Start of Provided information

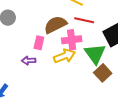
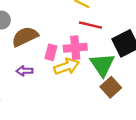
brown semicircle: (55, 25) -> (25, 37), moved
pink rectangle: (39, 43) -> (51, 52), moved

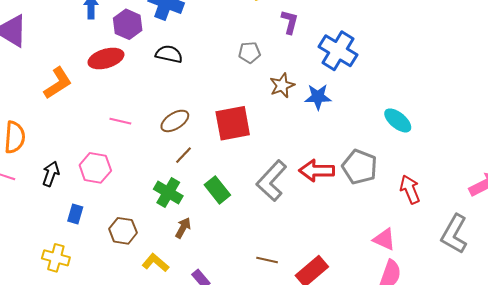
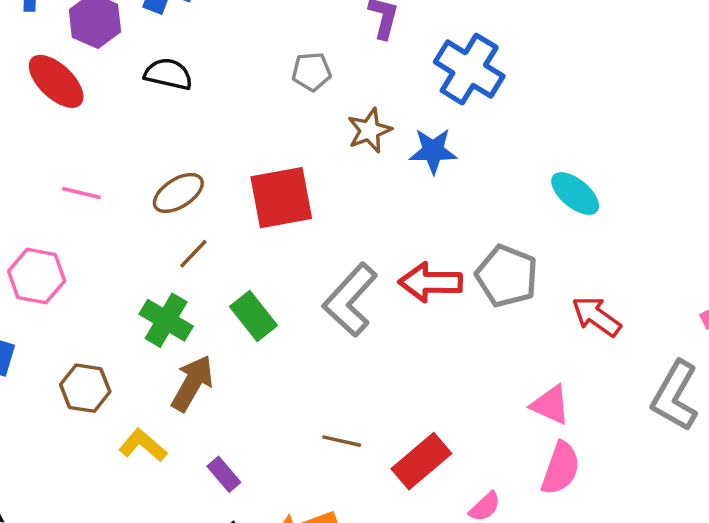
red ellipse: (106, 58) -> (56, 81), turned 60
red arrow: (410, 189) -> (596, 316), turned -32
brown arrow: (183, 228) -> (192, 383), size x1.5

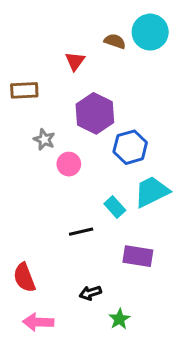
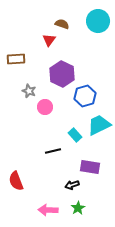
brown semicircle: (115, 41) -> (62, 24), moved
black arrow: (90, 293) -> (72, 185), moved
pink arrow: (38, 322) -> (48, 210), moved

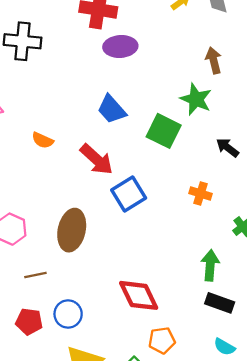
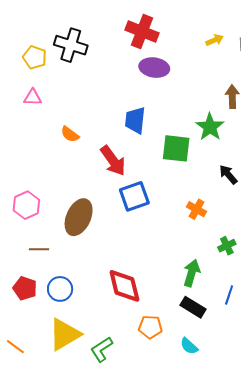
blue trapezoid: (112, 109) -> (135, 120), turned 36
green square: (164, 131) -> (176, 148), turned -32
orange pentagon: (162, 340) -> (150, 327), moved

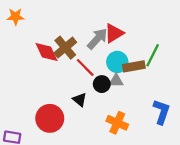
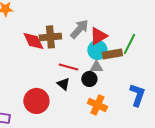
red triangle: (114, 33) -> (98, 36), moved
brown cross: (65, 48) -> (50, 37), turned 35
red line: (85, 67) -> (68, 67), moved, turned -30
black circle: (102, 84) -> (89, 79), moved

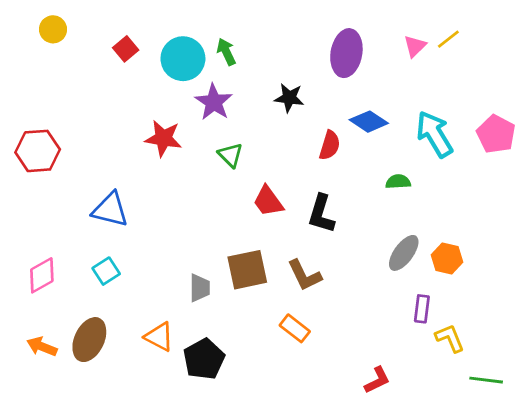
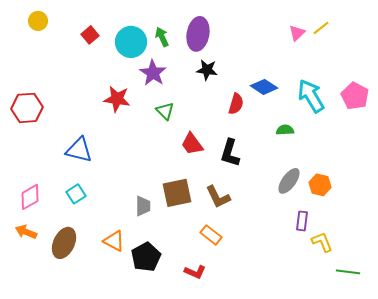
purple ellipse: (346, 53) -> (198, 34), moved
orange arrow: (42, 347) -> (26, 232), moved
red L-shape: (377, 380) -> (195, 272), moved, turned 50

End of Provided information
Start of Provided information

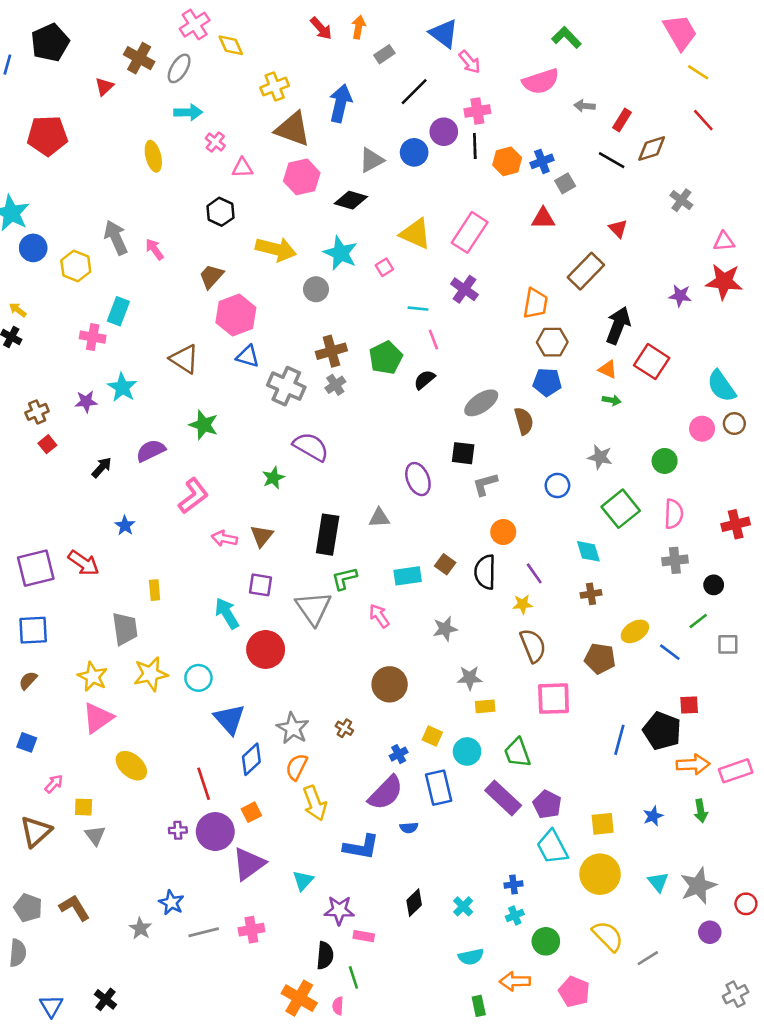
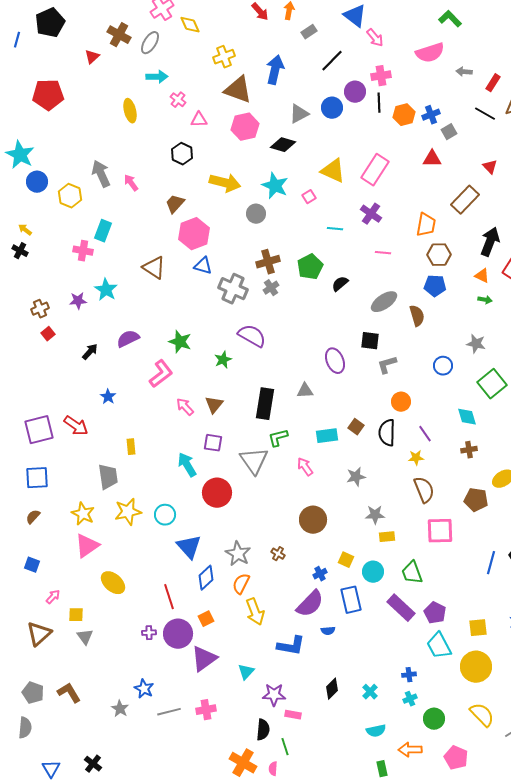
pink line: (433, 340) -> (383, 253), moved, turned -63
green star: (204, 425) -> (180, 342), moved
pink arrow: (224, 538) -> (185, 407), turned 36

End of Provided information

Assigned task:
What are the lines above from the one with "green square: (164, 131)" to the one with "red L-shape: (377, 380)", both included? Reproduce them exactly, without pictures.

Response:
green square: (164, 131) -> (176, 148), turned -32
orange pentagon: (162, 340) -> (150, 327), moved

red triangle: (114, 33) -> (98, 36), moved
brown cross: (65, 48) -> (50, 37), turned 35
red line: (85, 67) -> (68, 67), moved, turned -30
black circle: (102, 84) -> (89, 79), moved

purple ellipse: (346, 53) -> (198, 34), moved
orange arrow: (42, 347) -> (26, 232), moved
red L-shape: (377, 380) -> (195, 272), moved, turned 50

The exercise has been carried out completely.